Recorded data –
*** Block opens ***
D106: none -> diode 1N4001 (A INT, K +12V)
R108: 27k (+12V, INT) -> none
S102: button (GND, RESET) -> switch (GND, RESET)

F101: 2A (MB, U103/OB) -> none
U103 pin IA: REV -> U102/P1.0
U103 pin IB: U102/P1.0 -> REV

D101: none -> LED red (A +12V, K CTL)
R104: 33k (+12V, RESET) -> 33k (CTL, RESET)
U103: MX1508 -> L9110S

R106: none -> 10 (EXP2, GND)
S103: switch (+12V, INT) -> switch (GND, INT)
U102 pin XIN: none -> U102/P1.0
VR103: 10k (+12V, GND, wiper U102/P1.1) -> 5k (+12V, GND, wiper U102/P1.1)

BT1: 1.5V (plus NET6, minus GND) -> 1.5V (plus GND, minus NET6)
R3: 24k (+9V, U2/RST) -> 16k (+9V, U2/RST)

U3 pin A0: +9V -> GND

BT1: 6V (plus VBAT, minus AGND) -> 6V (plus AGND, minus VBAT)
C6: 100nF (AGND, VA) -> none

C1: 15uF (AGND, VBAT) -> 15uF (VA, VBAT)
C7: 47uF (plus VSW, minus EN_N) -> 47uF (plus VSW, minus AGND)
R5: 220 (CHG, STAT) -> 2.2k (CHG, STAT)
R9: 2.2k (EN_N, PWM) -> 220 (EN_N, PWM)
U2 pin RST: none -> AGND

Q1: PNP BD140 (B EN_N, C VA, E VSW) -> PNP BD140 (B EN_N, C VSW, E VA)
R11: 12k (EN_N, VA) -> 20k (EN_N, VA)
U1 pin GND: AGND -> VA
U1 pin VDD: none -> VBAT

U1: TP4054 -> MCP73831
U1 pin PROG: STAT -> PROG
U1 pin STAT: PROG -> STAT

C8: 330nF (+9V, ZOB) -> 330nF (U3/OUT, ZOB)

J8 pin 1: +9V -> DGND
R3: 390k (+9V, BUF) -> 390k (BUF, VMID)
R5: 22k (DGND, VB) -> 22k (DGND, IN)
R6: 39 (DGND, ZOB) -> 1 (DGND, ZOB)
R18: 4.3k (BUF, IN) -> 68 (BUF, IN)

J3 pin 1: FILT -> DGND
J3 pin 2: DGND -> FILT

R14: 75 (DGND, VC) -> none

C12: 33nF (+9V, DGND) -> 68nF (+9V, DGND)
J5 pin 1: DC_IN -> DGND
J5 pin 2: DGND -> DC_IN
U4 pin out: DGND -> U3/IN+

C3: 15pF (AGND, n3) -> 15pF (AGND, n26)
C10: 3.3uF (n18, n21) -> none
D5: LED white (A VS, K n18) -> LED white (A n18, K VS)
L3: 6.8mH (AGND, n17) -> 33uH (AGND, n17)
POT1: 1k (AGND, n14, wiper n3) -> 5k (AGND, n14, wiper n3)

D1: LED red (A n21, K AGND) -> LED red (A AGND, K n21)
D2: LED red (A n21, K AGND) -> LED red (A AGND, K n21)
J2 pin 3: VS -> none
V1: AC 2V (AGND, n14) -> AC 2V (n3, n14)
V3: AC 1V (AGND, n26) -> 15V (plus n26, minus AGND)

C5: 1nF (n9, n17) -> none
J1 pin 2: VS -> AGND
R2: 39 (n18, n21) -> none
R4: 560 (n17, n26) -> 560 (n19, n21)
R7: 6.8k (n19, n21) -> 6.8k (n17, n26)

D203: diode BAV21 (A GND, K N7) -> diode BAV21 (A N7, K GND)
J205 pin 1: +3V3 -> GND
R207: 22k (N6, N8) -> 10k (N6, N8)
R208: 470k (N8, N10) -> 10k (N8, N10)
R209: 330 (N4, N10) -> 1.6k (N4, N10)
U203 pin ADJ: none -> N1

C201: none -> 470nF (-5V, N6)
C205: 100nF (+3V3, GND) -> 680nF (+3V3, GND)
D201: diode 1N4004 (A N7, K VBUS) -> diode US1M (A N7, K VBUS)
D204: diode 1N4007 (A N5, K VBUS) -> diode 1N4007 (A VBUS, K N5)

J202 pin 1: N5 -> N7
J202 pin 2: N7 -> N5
*** Block closes ***
Brief – Transcribe each line of the data above, unaltered, from the one where "Q1: PNP BD140" appears to the one where "V1: AC 2V (AGND, n14) -> AC 2V (n3, n14)" appears, inclusive of both.

Answer below –
Q1: PNP BD140 (B EN_N, C VA, E VSW) -> PNP BD140 (B EN_N, C VSW, E VA)
R11: 12k (EN_N, VA) -> 20k (EN_N, VA)
U1 pin GND: AGND -> VA
U1 pin VDD: none -> VBAT

U1: TP4054 -> MCP73831
U1 pin PROG: STAT -> PROG
U1 pin STAT: PROG -> STAT

C8: 330nF (+9V, ZOB) -> 330nF (U3/OUT, ZOB)

J8 pin 1: +9V -> DGND
R3: 390k (+9V, BUF) -> 390k (BUF, VMID)
R5: 22k (DGND, VB) -> 22k (DGND, IN)
R6: 39 (DGND, ZOB) -> 1 (DGND, ZOB)
R18: 4.3k (BUF, IN) -> 68 (BUF, IN)

J3 pin 1: FILT -> DGND
J3 pin 2: DGND -> FILT

R14: 75 (DGND, VC) -> none

C12: 33nF (+9V, DGND) -> 68nF (+9V, DGND)
J5 pin 1: DC_IN -> DGND
J5 pin 2: DGND -> DC_IN
U4 pin out: DGND -> U3/IN+

C3: 15pF (AGND, n3) -> 15pF (AGND, n26)
C10: 3.3uF (n18, n21) -> none
D5: LED white (A VS, K n18) -> LED white (A n18, K VS)
L3: 6.8mH (AGND, n17) -> 33uH (AGND, n17)
POT1: 1k (AGND, n14, wiper n3) -> 5k (AGND, n14, wiper n3)

D1: LED red (A n21, K AGND) -> LED red (A AGND, K n21)
D2: LED red (A n21, K AGND) -> LED red (A AGND, K n21)
J2 pin 3: VS -> none
V1: AC 2V (AGND, n14) -> AC 2V (n3, n14)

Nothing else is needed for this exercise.